- Problem details
Retype, exactly and only, each line from the one containing "purple book: 5 -> 3" to the end of the records below.

- Material for the task
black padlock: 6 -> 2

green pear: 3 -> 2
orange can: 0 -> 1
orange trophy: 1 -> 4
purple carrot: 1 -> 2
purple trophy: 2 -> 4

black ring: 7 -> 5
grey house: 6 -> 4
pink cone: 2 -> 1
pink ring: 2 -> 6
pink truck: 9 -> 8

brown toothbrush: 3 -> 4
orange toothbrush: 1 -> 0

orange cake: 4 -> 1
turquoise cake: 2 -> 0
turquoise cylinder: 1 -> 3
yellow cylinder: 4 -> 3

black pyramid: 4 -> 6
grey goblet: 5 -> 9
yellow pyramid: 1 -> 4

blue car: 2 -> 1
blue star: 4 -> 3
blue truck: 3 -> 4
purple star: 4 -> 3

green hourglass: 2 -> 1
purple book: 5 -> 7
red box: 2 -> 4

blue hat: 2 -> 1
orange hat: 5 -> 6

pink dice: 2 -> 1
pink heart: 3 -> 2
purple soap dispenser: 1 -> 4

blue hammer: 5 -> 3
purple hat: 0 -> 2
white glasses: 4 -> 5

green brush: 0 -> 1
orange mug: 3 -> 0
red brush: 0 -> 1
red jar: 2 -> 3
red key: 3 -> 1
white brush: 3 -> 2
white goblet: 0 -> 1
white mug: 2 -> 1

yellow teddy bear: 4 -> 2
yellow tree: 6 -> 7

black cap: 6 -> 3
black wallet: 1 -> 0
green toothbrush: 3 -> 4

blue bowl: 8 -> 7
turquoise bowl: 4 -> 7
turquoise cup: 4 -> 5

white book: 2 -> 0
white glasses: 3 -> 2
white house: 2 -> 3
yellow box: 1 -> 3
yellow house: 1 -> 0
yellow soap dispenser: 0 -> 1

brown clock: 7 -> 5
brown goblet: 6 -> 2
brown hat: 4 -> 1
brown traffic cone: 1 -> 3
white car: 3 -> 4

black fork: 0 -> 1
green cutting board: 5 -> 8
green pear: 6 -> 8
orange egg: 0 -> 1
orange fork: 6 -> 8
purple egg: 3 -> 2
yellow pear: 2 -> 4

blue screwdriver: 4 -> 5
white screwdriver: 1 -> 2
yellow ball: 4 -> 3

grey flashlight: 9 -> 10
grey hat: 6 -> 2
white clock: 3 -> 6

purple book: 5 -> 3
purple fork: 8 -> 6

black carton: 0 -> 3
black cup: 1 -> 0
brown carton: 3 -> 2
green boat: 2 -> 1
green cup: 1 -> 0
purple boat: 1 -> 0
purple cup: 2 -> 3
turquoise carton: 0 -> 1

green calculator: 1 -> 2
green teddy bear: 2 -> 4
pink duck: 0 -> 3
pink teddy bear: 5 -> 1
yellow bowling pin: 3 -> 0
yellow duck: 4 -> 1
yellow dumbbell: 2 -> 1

- Answer to this task
purple book: 5 -> 3
purple fork: 8 -> 6

black carton: 0 -> 3
black cup: 1 -> 0
brown carton: 3 -> 2
green boat: 2 -> 1
green cup: 1 -> 0
purple boat: 1 -> 0
purple cup: 2 -> 3
turquoise carton: 0 -> 1

green calculator: 1 -> 2
green teddy bear: 2 -> 4
pink duck: 0 -> 3
pink teddy bear: 5 -> 1
yellow bowling pin: 3 -> 0
yellow duck: 4 -> 1
yellow dumbbell: 2 -> 1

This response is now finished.